*** DATA FOR THIS EXERCISE ***

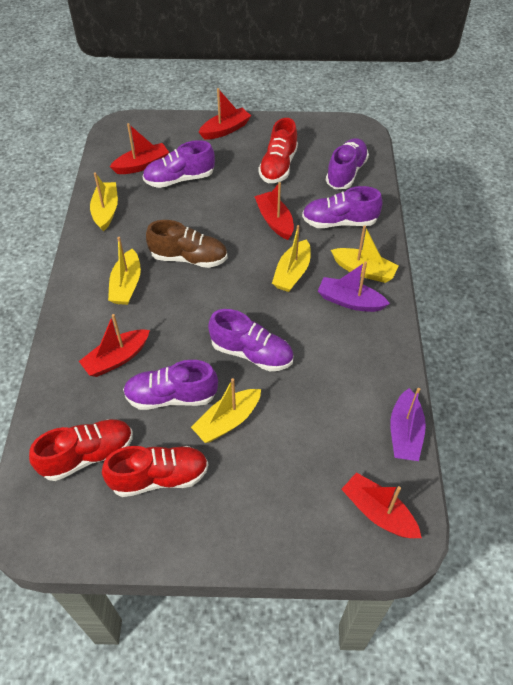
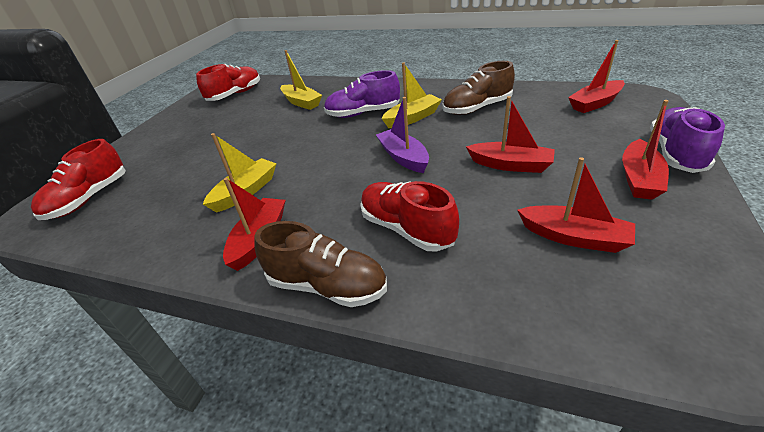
brown shoe: 1 -> 2
purple boat: 2 -> 1
purple shoe: 5 -> 2
yellow boat: 5 -> 3

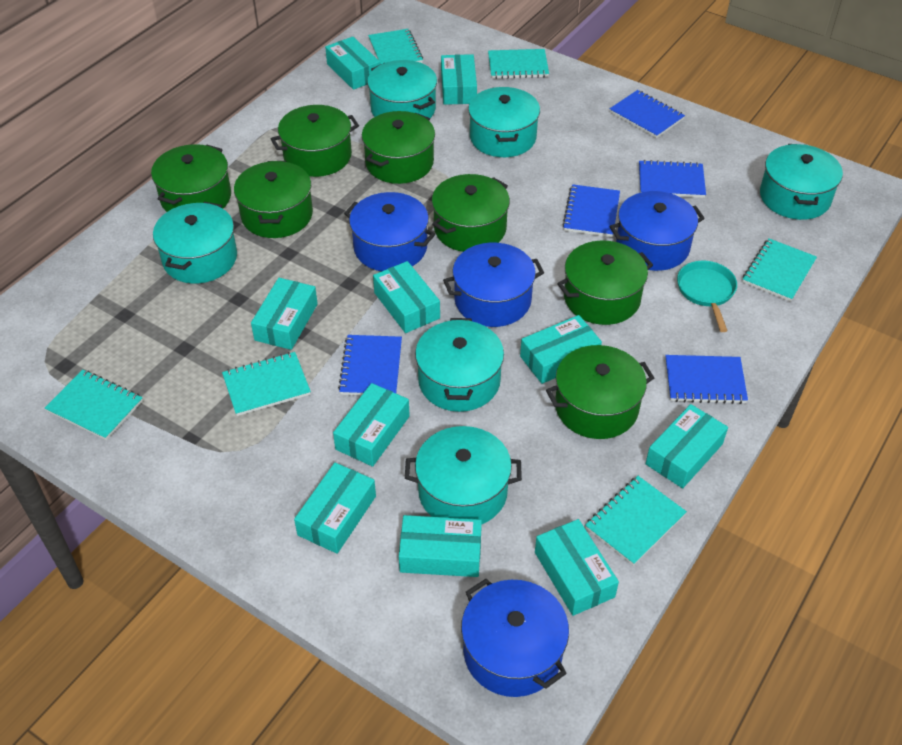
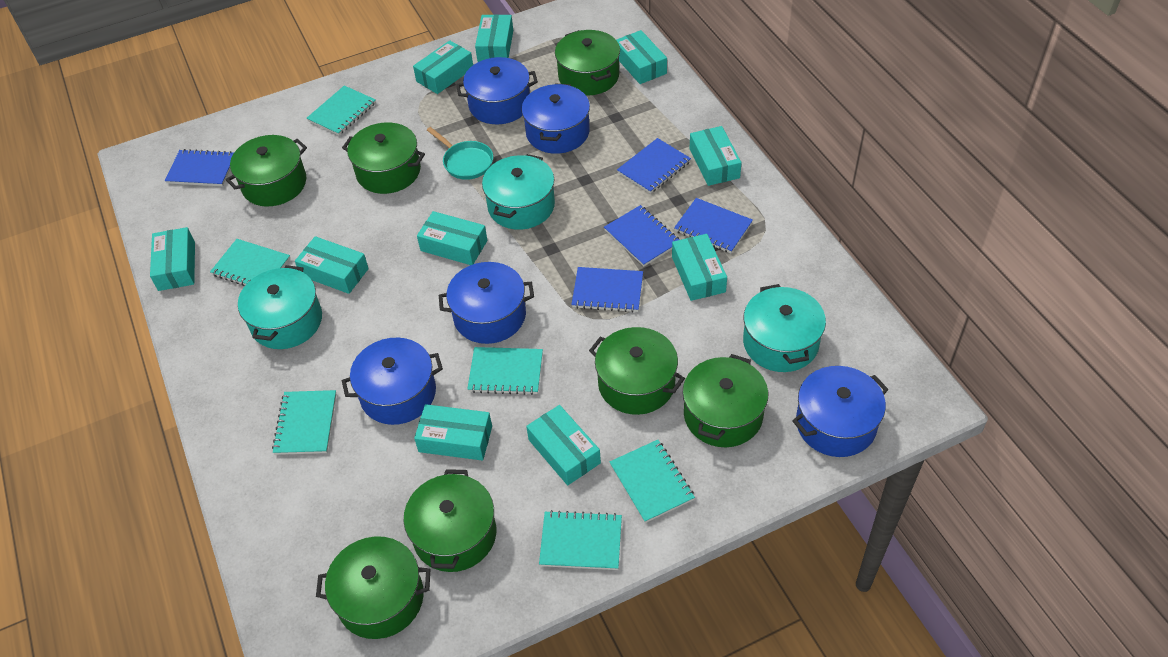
blue pot: 4 -> 5
turquoise pot: 6 -> 3

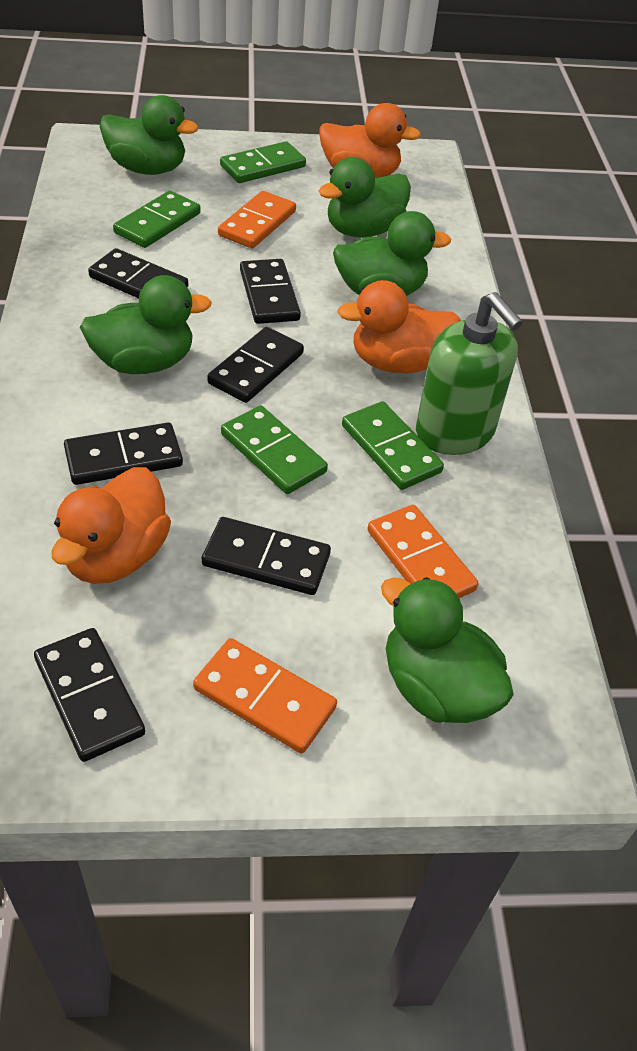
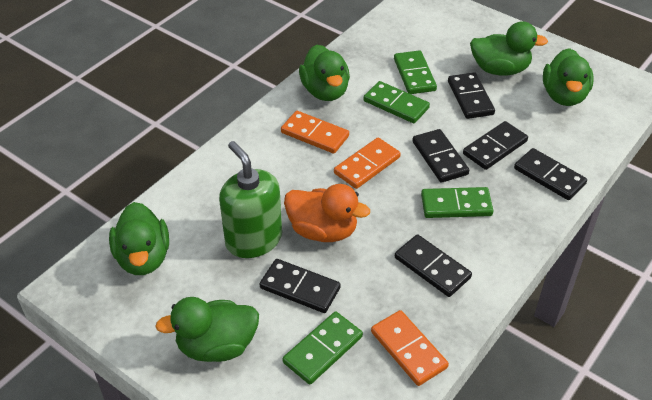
orange duck: 3 -> 1

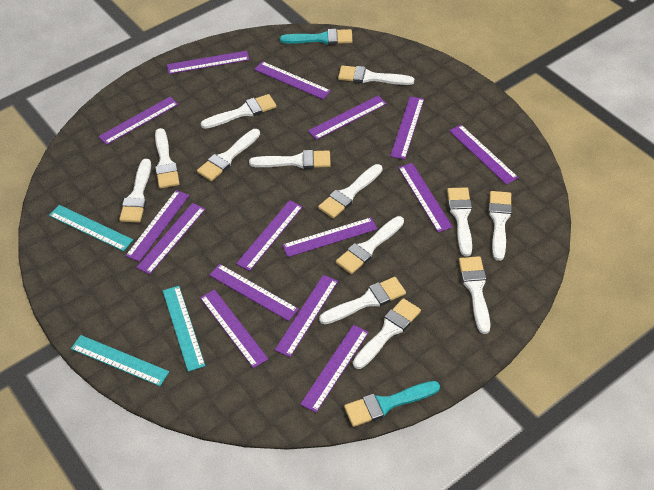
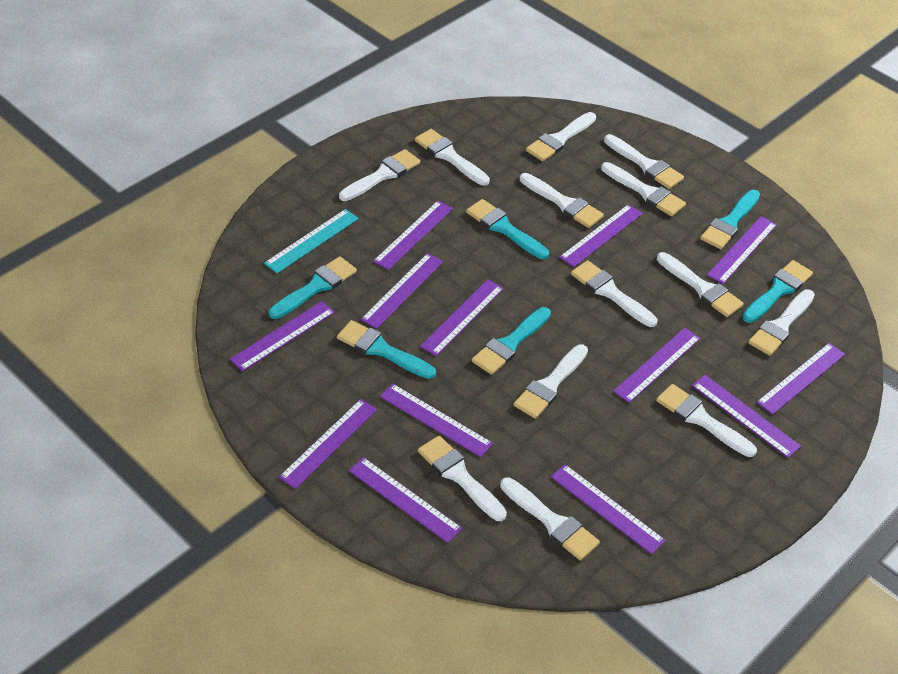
purple ruler: 15 -> 13
turquoise brush: 2 -> 6
turquoise ruler: 3 -> 1

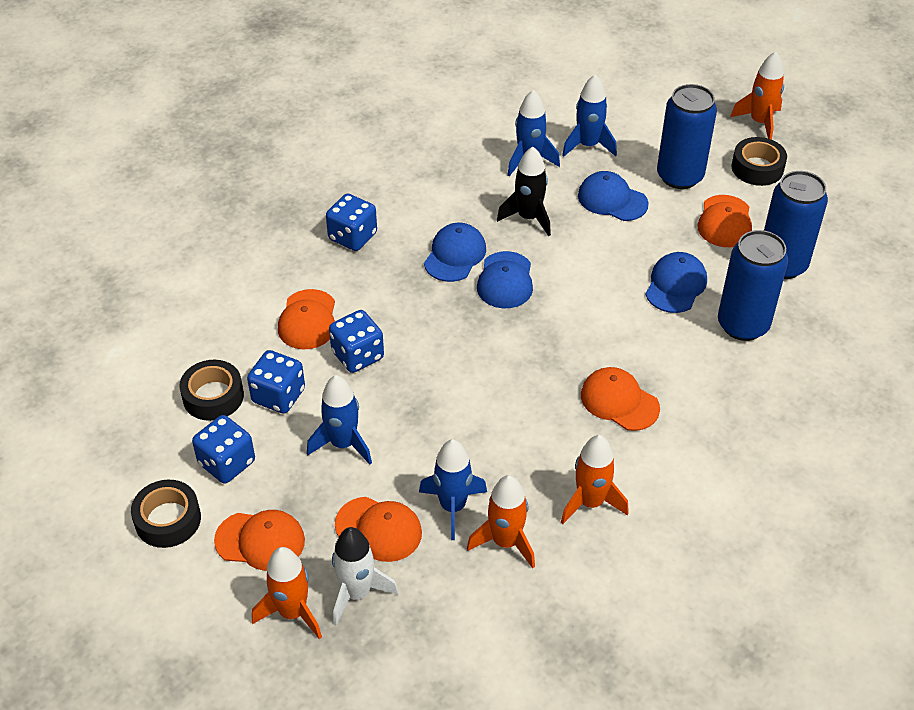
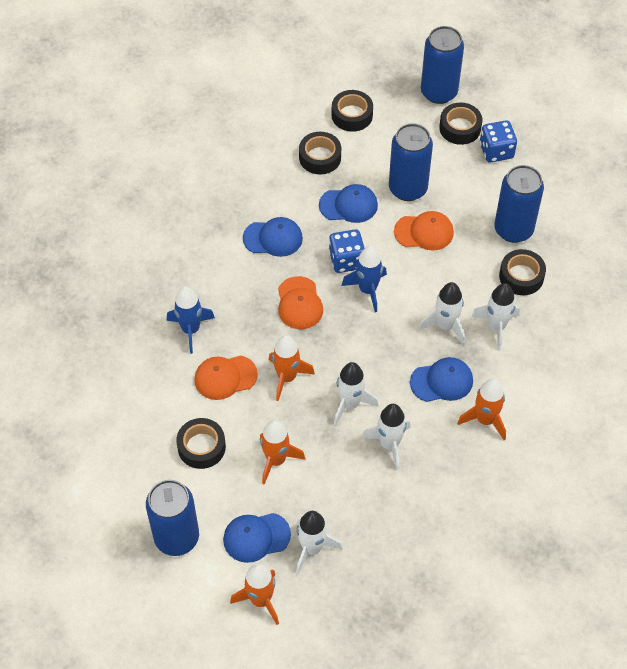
black rocket: 1 -> 0
black tape: 3 -> 5
blue can: 3 -> 4
blue dice: 4 -> 2
blue rocket: 4 -> 2
orange cap: 5 -> 3
white rocket: 1 -> 5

*** End of DATA FOR THIS EXERCISE ***

- WORK TO BE COMPLETED:
A verbatim copy of the data, pictures removed, is the expected result.

- FINISHED TASK:
brown shoe: 1 -> 2
purple boat: 2 -> 1
purple shoe: 5 -> 2
yellow boat: 5 -> 3

blue pot: 4 -> 5
turquoise pot: 6 -> 3

orange duck: 3 -> 1

purple ruler: 15 -> 13
turquoise brush: 2 -> 6
turquoise ruler: 3 -> 1

black rocket: 1 -> 0
black tape: 3 -> 5
blue can: 3 -> 4
blue dice: 4 -> 2
blue rocket: 4 -> 2
orange cap: 5 -> 3
white rocket: 1 -> 5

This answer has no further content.